### [Problem statement]
Below this line is a set of entries; quote exactly the lines from the line that contains "before: pomme (rouge)" to the line that contains "after: gâteau (marron)", both lines included.

Given records Start Marker

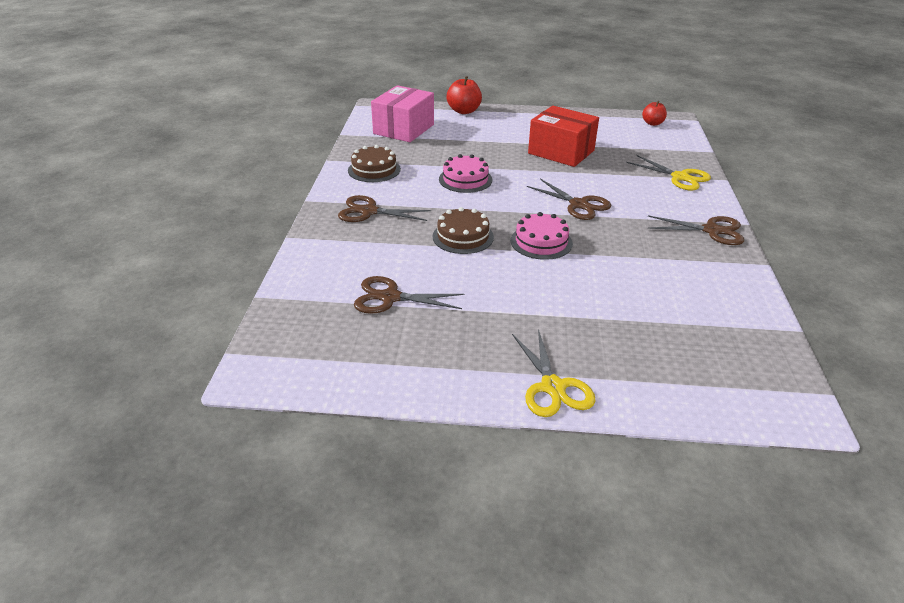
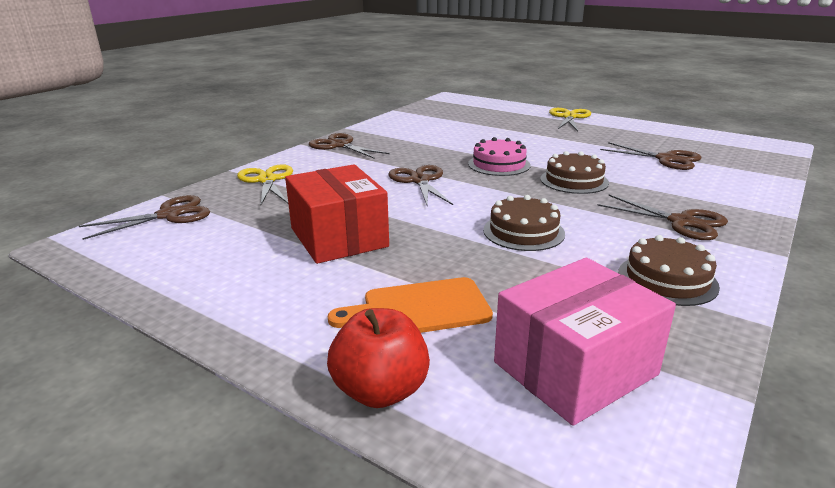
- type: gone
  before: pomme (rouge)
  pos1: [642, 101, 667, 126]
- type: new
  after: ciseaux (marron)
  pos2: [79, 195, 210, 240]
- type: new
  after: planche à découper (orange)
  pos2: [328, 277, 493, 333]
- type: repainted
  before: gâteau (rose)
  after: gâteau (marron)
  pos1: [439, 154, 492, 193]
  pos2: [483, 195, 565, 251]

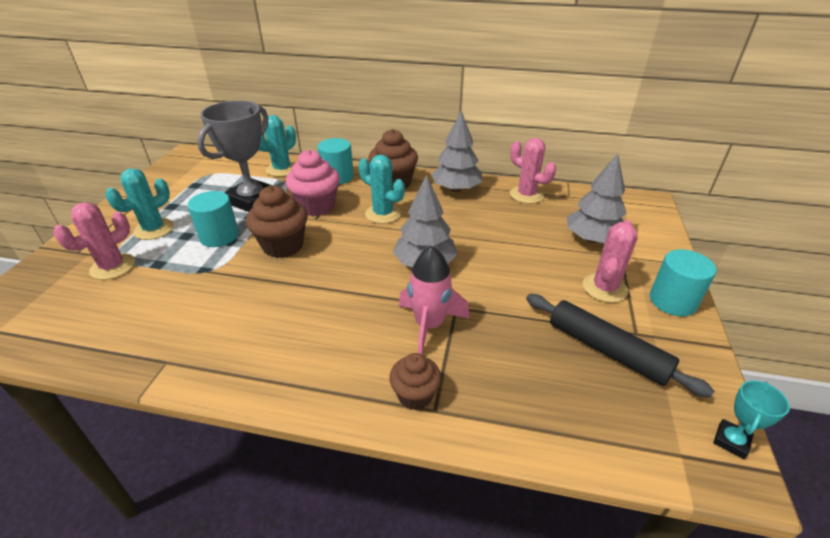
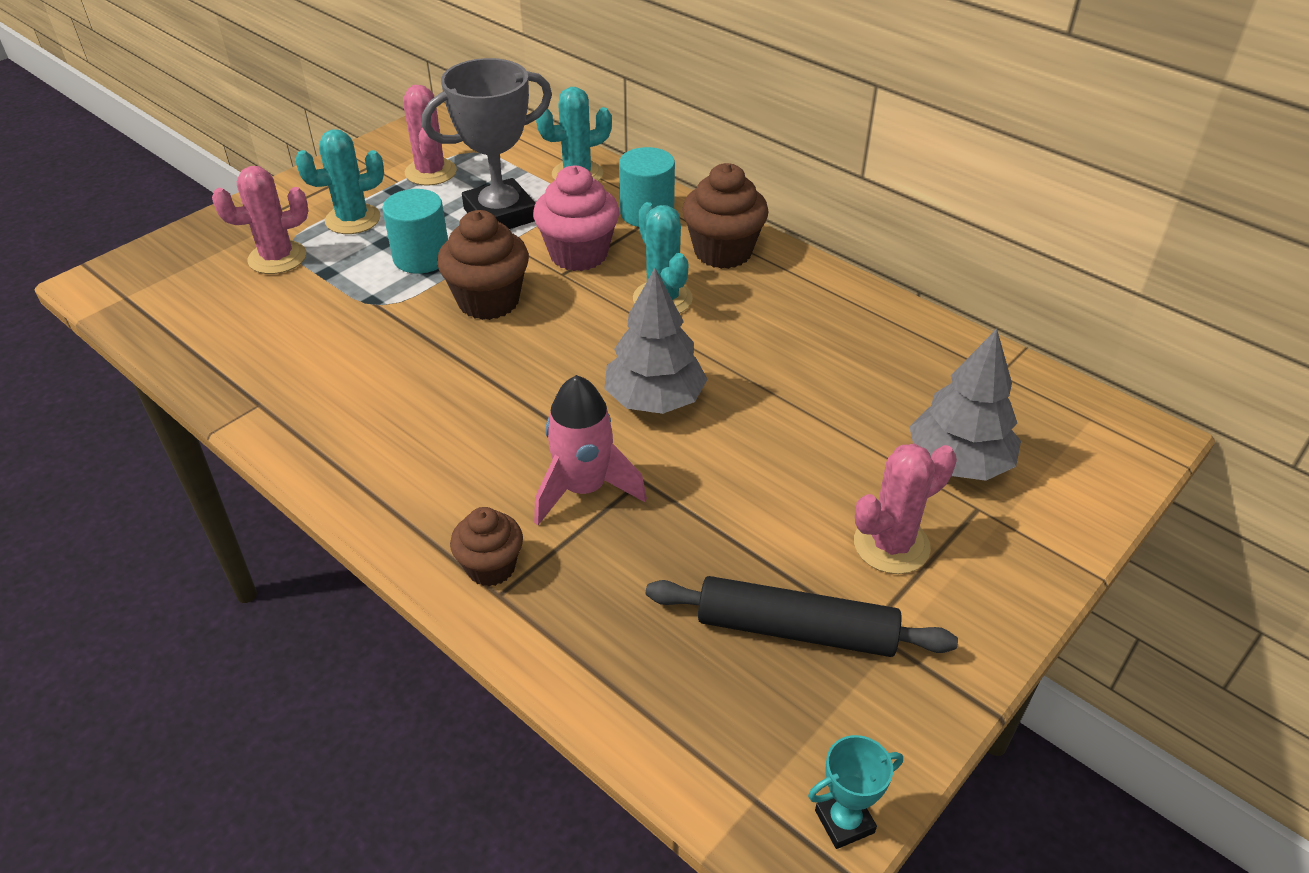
- type: gone
  before: arbre (gris)
  pos1: [431, 111, 482, 192]
- type: gone
  before: cylindre (turquoise)
  pos1: [650, 249, 717, 316]
- type: shifted
  before: cactus (rose)
  pos1: [510, 138, 556, 204]
  pos2: [403, 85, 457, 186]
- type: rotated
  before: rouleau à pâtisserie (noir)
  pos1: [526, 294, 714, 398]
  pos2: [646, 576, 958, 657]
  turn: -60

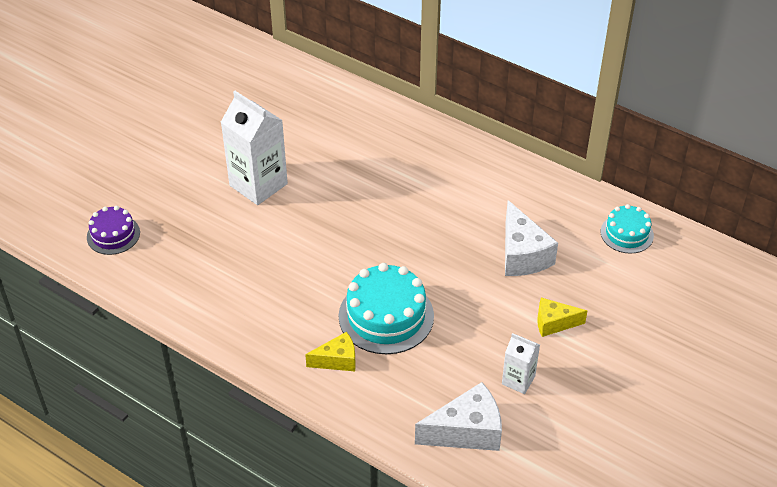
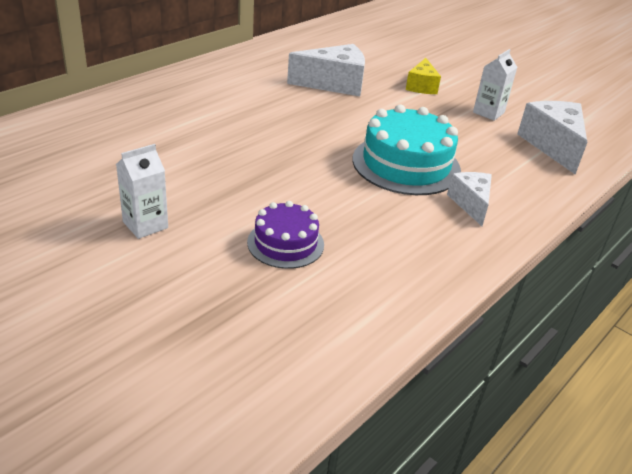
- type: gone
  before: gâteau (turquoise)
  pos1: [601, 204, 654, 254]
- type: shifted
  before: gâteau (violet)
  pos1: [87, 206, 140, 255]
  pos2: [247, 201, 324, 269]
- type: repainted
  before: fromage (jaune)
  after: fromage (blanc)
  pos1: [305, 332, 356, 371]
  pos2: [447, 172, 492, 226]
- type: scaled
  before: brique de lait (blanc)
  pos1: [221, 91, 288, 205]
  pos2: [116, 144, 168, 239]
  scale: 0.53

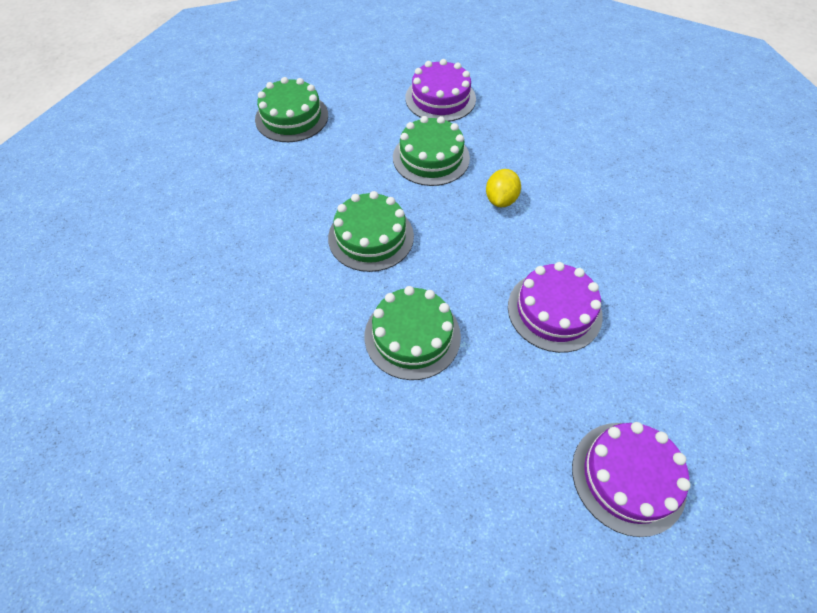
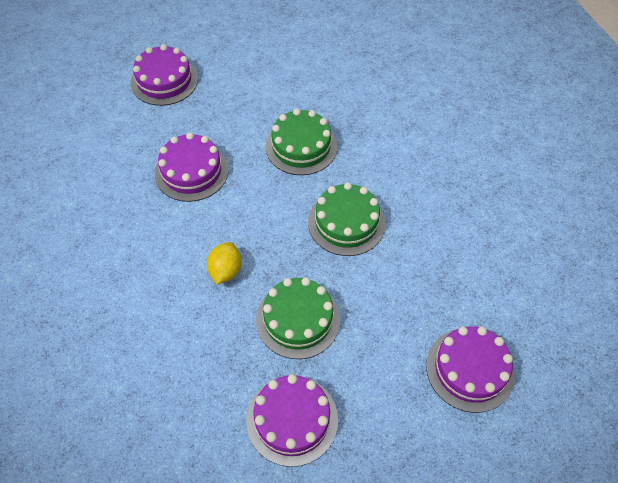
- type: repainted
  before: gâteau (vert)
  after: gâteau (violet)
  pos1: [255, 77, 328, 142]
  pos2: [426, 326, 515, 413]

Given records End Marker

### [Task output]
  before: pomme (rouge)
  pos1: [642, 101, 667, 126]
- type: new
  after: ciseaux (marron)
  pos2: [79, 195, 210, 240]
- type: new
  after: planche à découper (orange)
  pos2: [328, 277, 493, 333]
- type: repainted
  before: gâteau (rose)
  after: gâteau (marron)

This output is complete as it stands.